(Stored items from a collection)

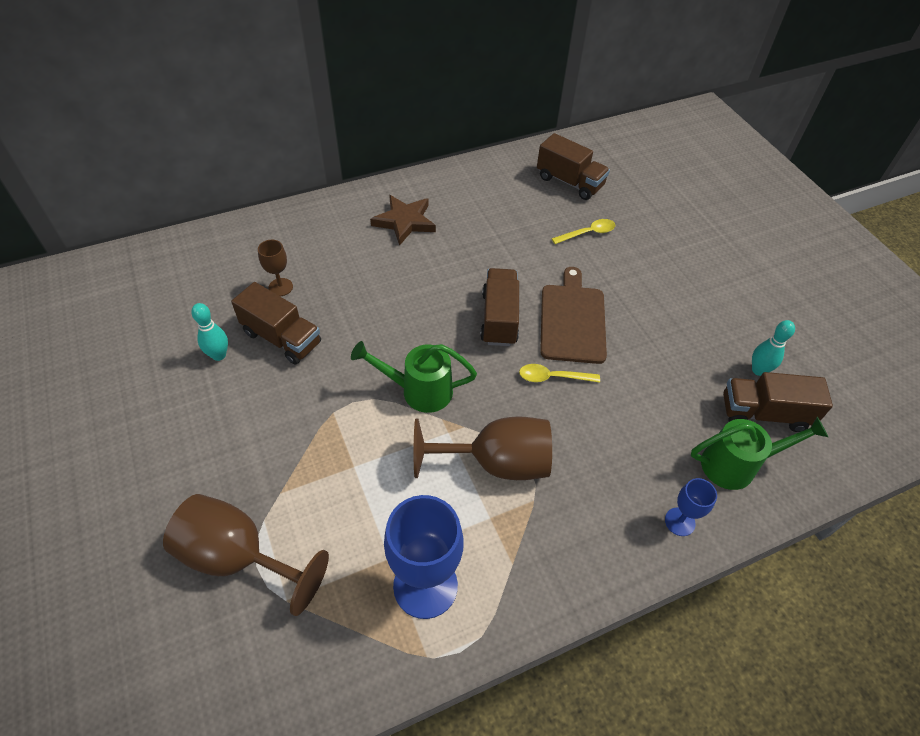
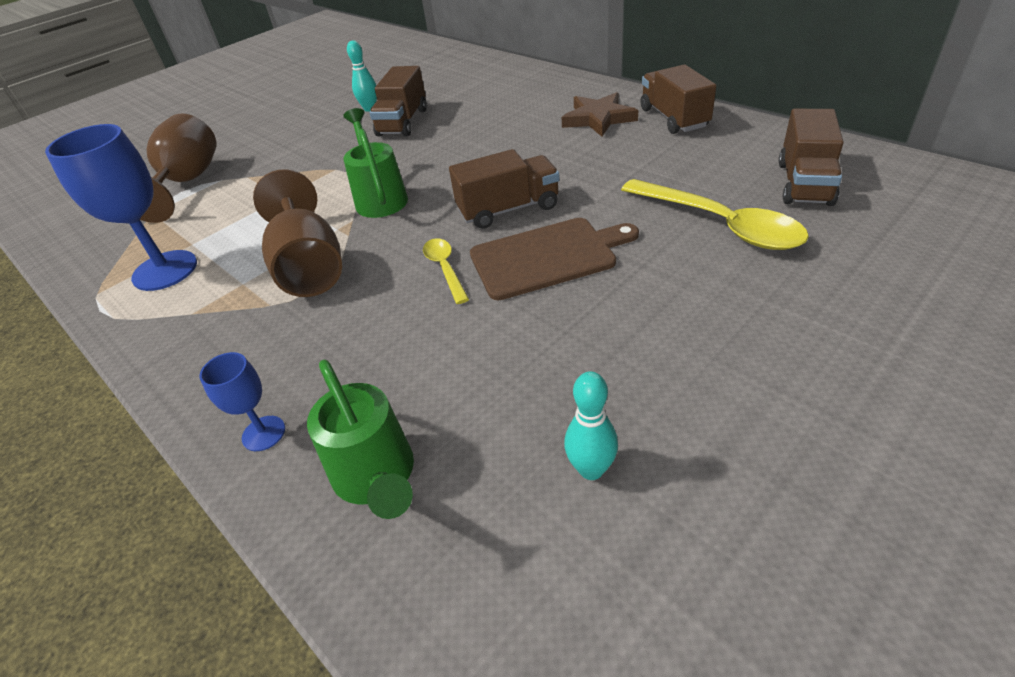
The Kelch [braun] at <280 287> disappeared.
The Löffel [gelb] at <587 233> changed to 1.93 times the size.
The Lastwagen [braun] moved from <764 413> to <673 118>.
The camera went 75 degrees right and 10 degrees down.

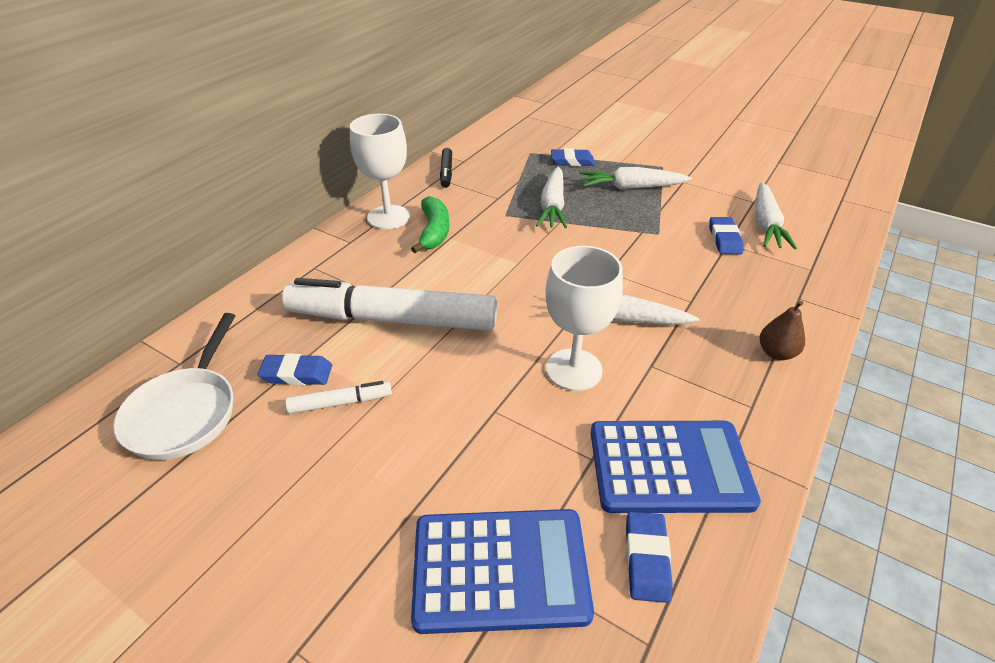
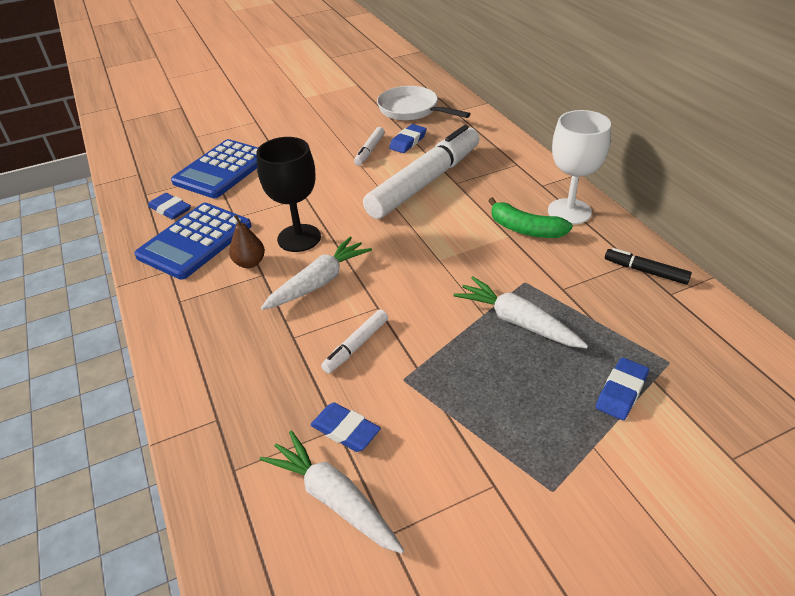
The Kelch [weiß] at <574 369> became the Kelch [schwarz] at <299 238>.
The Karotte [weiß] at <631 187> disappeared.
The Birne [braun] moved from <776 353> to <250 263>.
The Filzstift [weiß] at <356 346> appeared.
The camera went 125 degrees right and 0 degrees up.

◆ **WORK ITEM**
Give the records a second time exactly, keeping the images out.

◆ **OUTPUT BELOW**
The Kelch [braun] at <280 287> disappeared.
The Löffel [gelb] at <587 233> changed to 1.93 times the size.
The Lastwagen [braun] moved from <764 413> to <673 118>.
The camera went 75 degrees right and 10 degrees down.

The Kelch [weiß] at <574 369> became the Kelch [schwarz] at <299 238>.
The Karotte [weiß] at <631 187> disappeared.
The Birne [braun] moved from <776 353> to <250 263>.
The Filzstift [weiß] at <356 346> appeared.
The camera went 125 degrees right and 0 degrees up.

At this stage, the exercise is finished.